> _Set problem_: Count how many lines of the material below contain the string "kern", treating uppercase and lowercase as different, and give only the number.

> _Data in this exercise_:

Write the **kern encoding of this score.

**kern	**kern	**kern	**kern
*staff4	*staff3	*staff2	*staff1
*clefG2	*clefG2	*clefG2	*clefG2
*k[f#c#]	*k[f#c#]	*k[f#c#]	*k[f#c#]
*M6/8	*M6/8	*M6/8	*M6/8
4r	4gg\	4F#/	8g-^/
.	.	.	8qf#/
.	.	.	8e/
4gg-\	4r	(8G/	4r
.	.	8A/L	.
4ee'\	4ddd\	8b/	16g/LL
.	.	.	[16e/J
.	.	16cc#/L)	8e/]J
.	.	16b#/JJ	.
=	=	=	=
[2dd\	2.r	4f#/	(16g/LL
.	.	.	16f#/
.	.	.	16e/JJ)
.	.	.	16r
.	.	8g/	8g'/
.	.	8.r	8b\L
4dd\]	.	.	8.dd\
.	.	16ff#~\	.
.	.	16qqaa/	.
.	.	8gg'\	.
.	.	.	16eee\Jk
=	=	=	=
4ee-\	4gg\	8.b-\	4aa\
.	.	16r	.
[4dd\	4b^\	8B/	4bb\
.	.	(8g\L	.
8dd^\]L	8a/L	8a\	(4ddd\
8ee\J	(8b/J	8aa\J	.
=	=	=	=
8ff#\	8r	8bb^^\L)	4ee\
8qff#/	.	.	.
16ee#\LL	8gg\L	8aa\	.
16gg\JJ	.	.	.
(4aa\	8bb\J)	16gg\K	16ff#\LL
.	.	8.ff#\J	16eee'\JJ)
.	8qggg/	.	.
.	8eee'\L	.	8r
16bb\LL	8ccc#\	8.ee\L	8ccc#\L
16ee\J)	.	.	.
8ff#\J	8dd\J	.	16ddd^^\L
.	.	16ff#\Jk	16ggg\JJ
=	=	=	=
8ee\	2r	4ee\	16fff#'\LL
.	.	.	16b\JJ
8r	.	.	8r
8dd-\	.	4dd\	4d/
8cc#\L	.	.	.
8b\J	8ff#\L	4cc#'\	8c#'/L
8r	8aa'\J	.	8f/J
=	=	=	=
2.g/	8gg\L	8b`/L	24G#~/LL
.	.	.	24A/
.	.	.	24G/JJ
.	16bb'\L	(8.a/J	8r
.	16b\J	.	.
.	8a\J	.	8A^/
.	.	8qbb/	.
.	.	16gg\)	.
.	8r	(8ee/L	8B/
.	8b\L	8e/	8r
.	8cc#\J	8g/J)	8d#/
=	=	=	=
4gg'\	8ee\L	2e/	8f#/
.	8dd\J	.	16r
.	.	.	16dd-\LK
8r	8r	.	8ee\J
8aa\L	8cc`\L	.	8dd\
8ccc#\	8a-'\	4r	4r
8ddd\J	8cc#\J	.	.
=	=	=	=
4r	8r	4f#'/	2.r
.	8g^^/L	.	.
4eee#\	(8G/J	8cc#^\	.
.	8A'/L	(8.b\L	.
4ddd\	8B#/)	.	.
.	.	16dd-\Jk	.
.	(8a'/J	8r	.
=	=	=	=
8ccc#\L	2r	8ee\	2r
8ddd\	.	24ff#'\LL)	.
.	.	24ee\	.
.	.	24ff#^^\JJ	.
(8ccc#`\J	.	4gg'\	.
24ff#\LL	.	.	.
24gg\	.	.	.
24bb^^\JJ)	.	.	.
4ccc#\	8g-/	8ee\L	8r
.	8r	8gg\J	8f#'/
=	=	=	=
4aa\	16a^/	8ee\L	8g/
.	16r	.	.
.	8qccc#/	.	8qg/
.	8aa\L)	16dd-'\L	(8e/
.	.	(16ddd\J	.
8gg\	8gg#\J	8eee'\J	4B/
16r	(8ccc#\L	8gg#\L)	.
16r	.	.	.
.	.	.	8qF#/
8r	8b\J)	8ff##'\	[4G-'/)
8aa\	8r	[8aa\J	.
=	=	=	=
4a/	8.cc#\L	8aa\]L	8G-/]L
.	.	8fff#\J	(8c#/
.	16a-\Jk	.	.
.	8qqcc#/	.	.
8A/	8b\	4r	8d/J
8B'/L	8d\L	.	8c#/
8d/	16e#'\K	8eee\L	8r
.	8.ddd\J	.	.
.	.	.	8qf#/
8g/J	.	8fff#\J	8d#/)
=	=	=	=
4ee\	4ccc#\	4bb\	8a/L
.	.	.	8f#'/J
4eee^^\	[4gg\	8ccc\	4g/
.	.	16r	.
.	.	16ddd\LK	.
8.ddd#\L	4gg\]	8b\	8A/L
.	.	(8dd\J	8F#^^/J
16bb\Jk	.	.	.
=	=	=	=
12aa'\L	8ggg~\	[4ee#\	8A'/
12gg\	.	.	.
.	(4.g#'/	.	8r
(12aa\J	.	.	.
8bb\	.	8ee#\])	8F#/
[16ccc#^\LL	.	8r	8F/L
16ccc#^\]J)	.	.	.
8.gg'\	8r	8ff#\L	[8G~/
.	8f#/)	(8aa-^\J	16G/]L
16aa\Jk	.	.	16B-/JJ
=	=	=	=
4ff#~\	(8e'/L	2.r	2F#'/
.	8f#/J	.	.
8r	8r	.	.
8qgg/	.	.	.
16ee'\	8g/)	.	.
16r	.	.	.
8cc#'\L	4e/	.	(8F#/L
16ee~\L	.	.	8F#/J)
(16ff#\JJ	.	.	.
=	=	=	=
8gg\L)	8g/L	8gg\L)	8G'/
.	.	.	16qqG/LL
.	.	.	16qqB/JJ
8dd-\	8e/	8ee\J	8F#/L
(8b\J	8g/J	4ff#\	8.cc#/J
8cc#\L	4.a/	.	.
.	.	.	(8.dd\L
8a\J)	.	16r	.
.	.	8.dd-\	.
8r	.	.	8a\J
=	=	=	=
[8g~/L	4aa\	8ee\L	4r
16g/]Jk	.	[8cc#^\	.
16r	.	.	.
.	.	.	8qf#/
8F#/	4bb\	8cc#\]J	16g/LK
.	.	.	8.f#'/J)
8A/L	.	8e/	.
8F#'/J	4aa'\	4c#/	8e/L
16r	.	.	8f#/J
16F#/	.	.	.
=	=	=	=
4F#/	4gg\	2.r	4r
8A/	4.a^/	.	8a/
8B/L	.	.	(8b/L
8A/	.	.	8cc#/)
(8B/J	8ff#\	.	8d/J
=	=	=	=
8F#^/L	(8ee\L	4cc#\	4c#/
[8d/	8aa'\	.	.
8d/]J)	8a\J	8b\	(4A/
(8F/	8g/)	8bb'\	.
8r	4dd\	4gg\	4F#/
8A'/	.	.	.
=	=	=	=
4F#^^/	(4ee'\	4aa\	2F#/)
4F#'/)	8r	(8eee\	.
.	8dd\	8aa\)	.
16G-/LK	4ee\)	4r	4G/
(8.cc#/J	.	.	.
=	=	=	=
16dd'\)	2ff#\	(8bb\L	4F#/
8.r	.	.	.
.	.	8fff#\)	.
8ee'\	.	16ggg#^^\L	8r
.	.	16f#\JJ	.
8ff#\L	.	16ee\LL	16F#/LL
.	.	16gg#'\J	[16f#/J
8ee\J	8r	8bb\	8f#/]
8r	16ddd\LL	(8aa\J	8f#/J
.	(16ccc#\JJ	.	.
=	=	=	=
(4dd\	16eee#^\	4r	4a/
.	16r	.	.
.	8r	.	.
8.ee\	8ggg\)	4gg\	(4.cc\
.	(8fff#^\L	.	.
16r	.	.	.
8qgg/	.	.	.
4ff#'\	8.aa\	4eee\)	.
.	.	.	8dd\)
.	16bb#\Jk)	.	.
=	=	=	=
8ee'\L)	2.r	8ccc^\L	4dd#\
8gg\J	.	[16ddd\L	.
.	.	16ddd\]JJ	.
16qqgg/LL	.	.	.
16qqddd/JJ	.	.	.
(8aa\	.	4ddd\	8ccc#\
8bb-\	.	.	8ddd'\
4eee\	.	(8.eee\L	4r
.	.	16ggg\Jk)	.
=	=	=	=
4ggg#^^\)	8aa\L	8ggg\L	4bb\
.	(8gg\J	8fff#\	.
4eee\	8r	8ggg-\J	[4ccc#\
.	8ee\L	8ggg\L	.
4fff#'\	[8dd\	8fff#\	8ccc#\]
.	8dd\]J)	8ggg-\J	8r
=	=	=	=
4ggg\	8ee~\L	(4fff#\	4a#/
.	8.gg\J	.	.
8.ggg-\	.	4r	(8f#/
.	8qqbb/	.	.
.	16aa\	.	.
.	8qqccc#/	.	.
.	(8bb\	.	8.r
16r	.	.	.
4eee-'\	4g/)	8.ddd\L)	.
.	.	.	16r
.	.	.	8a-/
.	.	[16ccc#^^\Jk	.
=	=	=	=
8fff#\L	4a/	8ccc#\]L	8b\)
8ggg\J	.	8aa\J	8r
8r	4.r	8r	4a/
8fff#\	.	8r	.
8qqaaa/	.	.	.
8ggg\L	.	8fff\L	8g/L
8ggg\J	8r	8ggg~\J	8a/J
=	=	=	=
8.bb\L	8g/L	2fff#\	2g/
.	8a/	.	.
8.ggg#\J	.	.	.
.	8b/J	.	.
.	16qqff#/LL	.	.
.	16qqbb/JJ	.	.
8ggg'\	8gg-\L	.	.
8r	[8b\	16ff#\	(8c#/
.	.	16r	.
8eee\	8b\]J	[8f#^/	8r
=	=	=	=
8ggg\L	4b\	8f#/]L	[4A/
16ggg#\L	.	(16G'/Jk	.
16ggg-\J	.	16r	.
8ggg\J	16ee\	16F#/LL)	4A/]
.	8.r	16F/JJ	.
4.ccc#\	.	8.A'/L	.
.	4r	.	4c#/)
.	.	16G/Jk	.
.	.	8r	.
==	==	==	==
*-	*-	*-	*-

> _Output of the task_: 2